## [Exercise instructions]
Whenever a line of the entries below holds the string "Valara", copy that line and return it.

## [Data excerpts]
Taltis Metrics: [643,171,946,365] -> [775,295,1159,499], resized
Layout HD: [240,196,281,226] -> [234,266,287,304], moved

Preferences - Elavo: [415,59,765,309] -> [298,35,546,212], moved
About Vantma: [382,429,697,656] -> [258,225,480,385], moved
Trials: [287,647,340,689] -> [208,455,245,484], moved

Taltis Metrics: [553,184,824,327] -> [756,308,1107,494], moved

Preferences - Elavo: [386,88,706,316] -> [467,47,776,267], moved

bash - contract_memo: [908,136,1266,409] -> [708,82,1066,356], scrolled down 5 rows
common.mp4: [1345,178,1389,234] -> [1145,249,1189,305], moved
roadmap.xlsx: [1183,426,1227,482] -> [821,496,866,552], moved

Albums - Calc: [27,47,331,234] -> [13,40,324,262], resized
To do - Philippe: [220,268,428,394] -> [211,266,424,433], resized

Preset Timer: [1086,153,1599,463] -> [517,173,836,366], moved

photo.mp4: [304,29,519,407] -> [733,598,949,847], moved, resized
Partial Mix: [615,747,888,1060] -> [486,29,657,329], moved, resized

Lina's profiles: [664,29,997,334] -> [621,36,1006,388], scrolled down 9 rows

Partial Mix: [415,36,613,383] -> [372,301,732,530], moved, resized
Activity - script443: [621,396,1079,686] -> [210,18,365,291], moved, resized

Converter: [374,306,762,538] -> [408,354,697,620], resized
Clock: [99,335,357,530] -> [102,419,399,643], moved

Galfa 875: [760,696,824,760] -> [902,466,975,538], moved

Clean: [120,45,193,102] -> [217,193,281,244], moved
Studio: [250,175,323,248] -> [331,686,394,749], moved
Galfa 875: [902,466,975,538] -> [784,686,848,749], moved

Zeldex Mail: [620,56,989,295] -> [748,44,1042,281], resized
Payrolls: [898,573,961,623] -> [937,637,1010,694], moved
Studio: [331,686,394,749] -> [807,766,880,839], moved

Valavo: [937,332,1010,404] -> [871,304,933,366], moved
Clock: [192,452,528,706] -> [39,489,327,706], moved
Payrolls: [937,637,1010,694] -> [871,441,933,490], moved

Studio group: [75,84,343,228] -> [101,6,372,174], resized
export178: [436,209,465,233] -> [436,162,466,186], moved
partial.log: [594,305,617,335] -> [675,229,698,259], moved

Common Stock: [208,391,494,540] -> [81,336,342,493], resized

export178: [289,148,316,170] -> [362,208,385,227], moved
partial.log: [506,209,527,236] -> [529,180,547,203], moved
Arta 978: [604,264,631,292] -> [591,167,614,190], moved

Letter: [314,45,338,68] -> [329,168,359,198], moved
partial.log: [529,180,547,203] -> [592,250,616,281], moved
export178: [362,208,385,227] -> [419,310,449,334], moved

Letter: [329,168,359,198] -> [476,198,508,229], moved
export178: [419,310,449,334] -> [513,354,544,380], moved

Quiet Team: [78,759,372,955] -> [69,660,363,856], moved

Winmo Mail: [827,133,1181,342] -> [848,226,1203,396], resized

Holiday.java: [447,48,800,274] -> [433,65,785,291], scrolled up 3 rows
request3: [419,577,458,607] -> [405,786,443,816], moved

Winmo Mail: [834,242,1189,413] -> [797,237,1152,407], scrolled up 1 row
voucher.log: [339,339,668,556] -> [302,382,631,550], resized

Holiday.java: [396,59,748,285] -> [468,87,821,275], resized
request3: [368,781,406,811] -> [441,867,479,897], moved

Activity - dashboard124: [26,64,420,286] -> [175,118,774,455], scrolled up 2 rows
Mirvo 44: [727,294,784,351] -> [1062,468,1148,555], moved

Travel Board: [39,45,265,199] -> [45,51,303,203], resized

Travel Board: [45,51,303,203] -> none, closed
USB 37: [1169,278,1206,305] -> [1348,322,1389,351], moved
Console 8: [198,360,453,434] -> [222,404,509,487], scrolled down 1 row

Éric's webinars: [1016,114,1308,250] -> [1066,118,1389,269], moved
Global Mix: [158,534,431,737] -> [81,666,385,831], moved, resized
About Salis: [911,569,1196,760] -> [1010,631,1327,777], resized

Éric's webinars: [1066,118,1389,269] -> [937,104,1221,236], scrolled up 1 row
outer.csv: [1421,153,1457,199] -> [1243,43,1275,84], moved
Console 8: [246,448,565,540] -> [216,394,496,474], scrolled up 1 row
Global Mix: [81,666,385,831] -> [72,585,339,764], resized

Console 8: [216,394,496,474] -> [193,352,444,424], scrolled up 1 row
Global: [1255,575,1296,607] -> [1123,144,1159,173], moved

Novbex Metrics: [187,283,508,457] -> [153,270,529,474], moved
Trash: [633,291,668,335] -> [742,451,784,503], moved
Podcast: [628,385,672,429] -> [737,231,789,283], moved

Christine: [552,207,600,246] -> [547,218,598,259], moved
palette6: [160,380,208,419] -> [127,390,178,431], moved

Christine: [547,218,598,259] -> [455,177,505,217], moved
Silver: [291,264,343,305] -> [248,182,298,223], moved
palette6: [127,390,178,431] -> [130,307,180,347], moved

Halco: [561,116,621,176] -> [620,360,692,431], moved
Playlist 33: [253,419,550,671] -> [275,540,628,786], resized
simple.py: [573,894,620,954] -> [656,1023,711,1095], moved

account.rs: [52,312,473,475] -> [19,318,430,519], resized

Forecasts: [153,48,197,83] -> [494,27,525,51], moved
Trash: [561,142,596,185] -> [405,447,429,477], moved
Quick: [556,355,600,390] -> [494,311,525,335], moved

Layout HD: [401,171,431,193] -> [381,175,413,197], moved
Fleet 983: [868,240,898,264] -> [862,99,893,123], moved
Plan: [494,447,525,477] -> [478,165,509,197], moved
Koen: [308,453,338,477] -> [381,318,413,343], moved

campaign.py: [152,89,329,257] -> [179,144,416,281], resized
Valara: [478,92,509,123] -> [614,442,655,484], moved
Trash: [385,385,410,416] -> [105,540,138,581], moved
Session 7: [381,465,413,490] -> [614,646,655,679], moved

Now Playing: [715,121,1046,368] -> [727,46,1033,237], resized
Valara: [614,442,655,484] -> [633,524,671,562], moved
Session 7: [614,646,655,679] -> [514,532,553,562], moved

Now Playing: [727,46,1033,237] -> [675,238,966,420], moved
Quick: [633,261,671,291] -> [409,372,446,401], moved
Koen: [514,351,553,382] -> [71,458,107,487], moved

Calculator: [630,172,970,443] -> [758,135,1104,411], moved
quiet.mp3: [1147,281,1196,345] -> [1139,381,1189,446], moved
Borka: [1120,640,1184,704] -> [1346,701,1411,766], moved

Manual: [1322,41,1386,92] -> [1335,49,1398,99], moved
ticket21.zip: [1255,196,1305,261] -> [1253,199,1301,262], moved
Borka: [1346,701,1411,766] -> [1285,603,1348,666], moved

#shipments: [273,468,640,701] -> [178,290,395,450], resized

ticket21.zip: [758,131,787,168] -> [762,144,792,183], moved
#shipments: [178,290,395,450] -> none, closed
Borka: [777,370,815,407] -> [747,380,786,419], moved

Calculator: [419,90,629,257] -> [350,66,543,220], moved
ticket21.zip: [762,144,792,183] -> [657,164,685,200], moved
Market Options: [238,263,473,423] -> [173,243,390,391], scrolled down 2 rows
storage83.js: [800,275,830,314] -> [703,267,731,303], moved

## [Solution to this problem]
Valara: [478,92,509,123] -> [614,442,655,484], moved
Valara: [614,442,655,484] -> [633,524,671,562], moved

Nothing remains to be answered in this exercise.